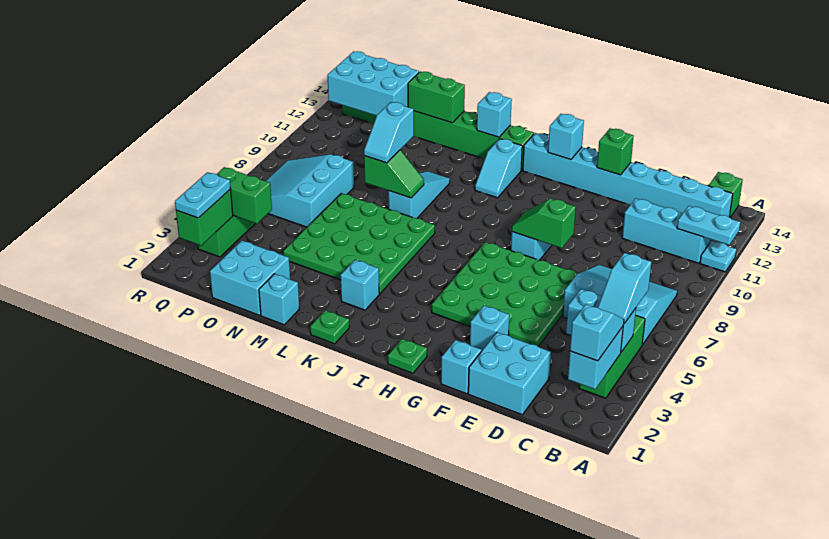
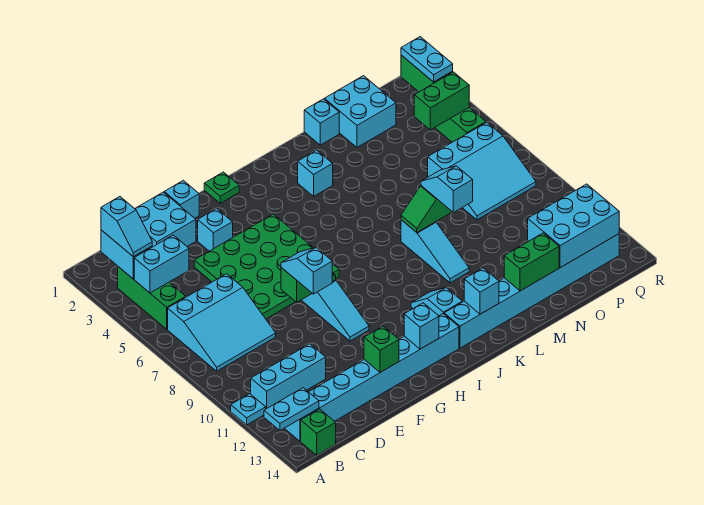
cyan 1x2 plate [677,206,740,245] -> cyan 1x2 plate moved to [264,388,319,430]
cyan 1x2 slope [598,253,651,324] -> cyan 1x2 slope moved to [281,248,332,294]
green 1x8 brick [342,105,534,171] -> cyan 1x8 brick [444,234,619,348]
green 1x1 plate [310,310,349,344] -> none
green 4x4 plate [283,193,435,294] -> none
cyan 3x3 slope [266,154,354,227] -> cyan 3x3 slope turned to [428,122,536,220]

▶ **Task statement**
Return all of the material above unchanged, minus its pictures.

▶ **Answer space**
cyan 1x2 plate [677,206,740,245] -> cyan 1x2 plate moved to [264,388,319,430]
cyan 1x2 slope [598,253,651,324] -> cyan 1x2 slope moved to [281,248,332,294]
green 1x8 brick [342,105,534,171] -> cyan 1x8 brick [444,234,619,348]
green 1x1 plate [310,310,349,344] -> none
green 4x4 plate [283,193,435,294] -> none
cyan 3x3 slope [266,154,354,227] -> cyan 3x3 slope turned to [428,122,536,220]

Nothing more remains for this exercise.